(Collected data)
==========

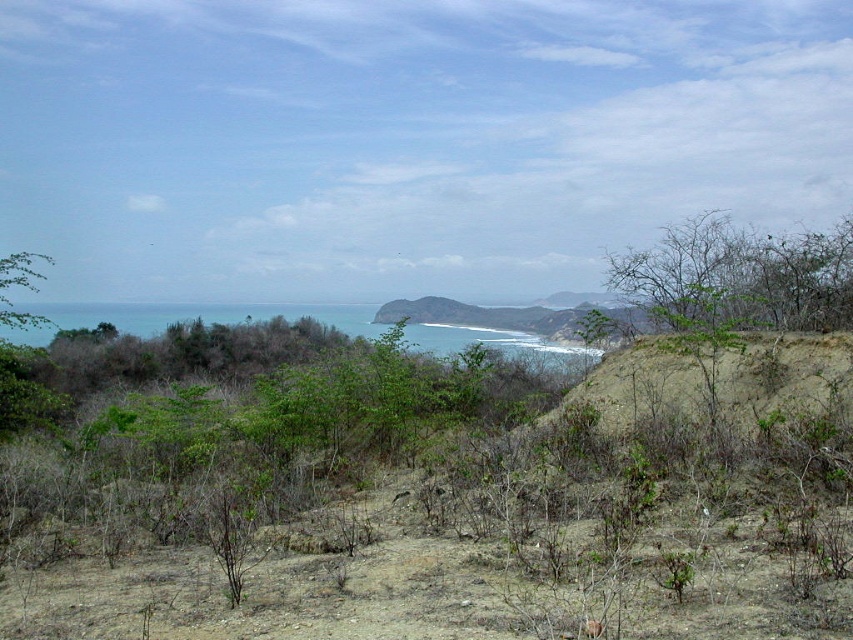
Question: Which of these objects is positioned farthest from the green leafy bush at left?

Choices:
 (A) blue water at center
 (B) green leafy bush at right

Answer: (B)

Question: Does blue water at center appear on the left side of green leafy bush at left?

Choices:
 (A) yes
 (B) no

Answer: (B)

Question: Considering the relative positions of green leafy bush at right and green leafy bush at left in the image provided, where is green leafy bush at right located with respect to green leafy bush at left?

Choices:
 (A) left
 (B) right

Answer: (B)

Question: Which object is closer to the camera taking this photo?

Choices:
 (A) green leafy bush at left
 (B) green leafy bush at right
 (C) blue water at center

Answer: (B)

Question: Which of these objects is positioned farthest from the green leafy bush at left?

Choices:
 (A) green leafy bush at right
 (B) blue water at center

Answer: (A)

Question: Does blue water at center come behind green leafy bush at left?

Choices:
 (A) yes
 (B) no

Answer: (A)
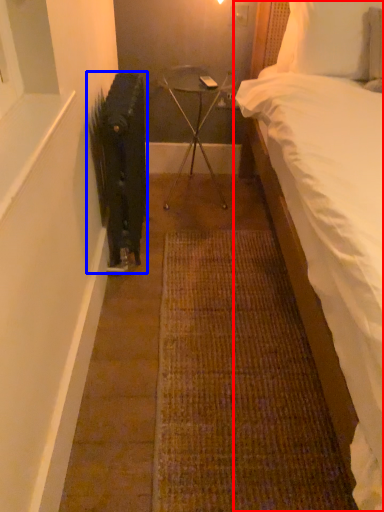
Question: Which of the following is the closest to the observer, bed (highlighted by a red box) or radiator (highlighted by a blue box)?

Choices:
 (A) bed
 (B) radiator

Answer: (A)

==========

Reproduce the material from the line with "Question: Considering the" to the line with "Question: Which object", replacing "Considering" with "Taking into account" and keeping everything else unchanged.

- [EXERCISE OUTPUT]:
Question: Taking into account the relative positions of green leafy bush at right and green leafy bush at left in the image provided, where is green leafy bush at right located with respect to green leafy bush at left?

Choices:
 (A) left
 (B) right

Answer: (B)

Question: Which object is closer to the camera taking this photo?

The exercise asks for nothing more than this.